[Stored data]

++++++++

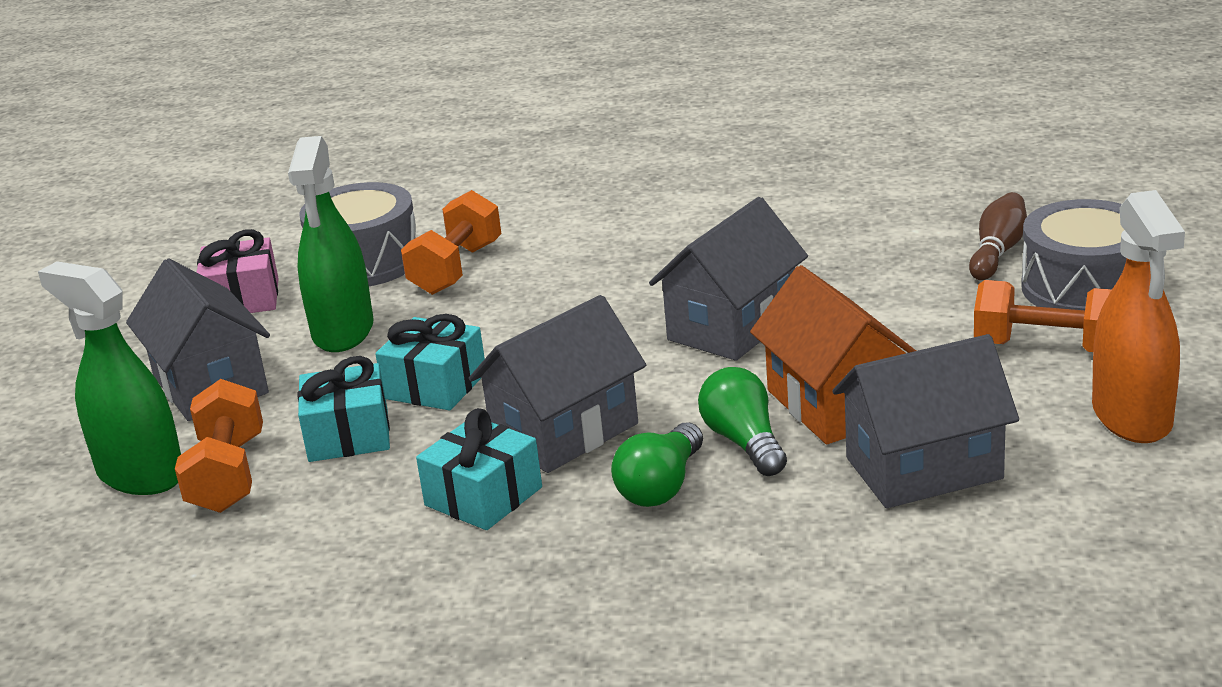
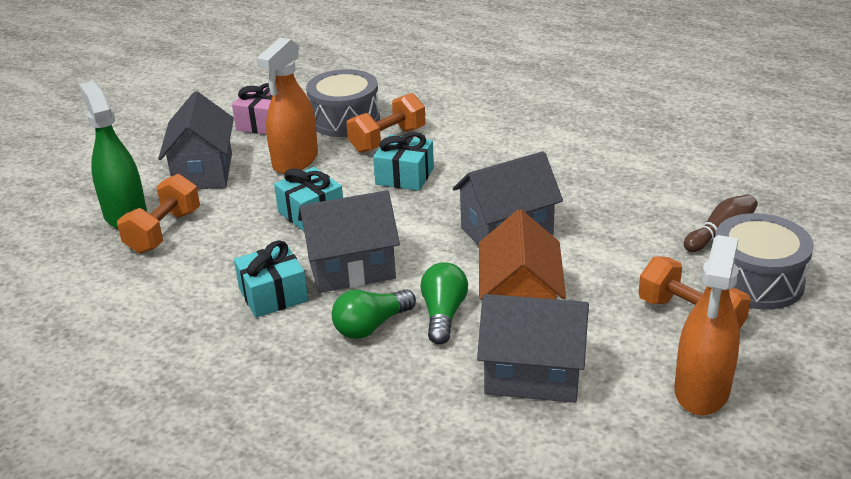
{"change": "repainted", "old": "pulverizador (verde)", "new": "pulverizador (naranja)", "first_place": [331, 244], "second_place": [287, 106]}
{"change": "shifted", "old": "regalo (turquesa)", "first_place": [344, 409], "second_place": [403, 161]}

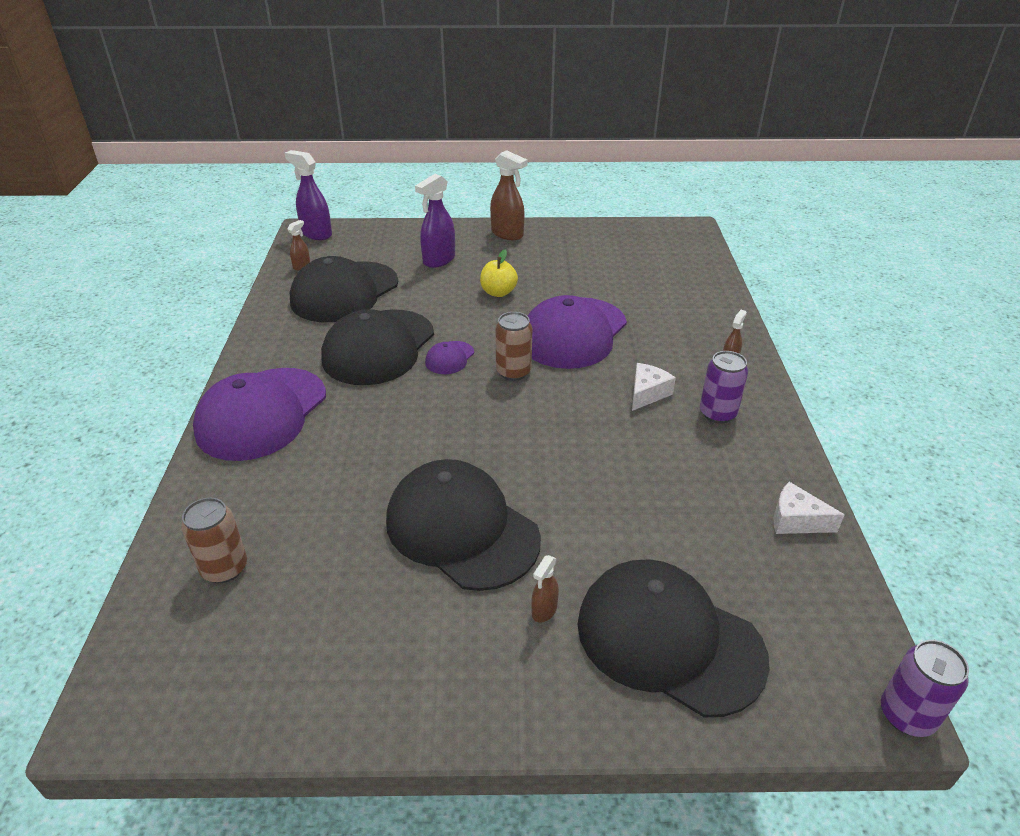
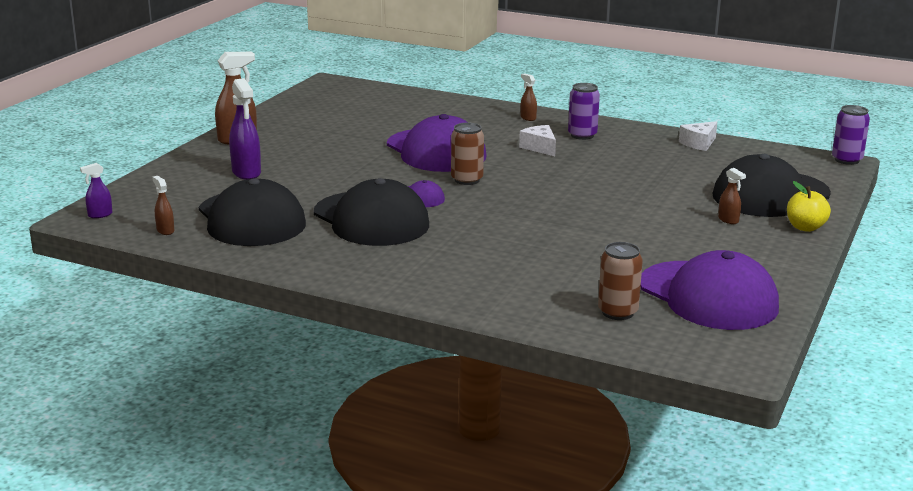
{"change": "shifted", "old": "gorra (morado)", "first_place": [259, 414], "second_place": [709, 290]}
{"change": "scaled", "old": "pulverizador (morado)", "first_place": [308, 195], "second_place": [96, 190], "factor": 0.53}
{"change": "gone", "old": "gorra (negro)", "first_place": [463, 525]}
{"change": "shifted", "old": "manzana (amarillo)", "first_place": [499, 273], "second_place": [809, 206]}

++++++++

### Exercise objective
Which of the lines above carry the string "morado"? Pick them out and copy them.

### Solved problem
{"change": "shifted", "old": "gorra (morado)", "first_place": [259, 414], "second_place": [709, 290]}
{"change": "scaled", "old": "pulverizador (morado)", "first_place": [308, 195], "second_place": [96, 190], "factor": 0.53}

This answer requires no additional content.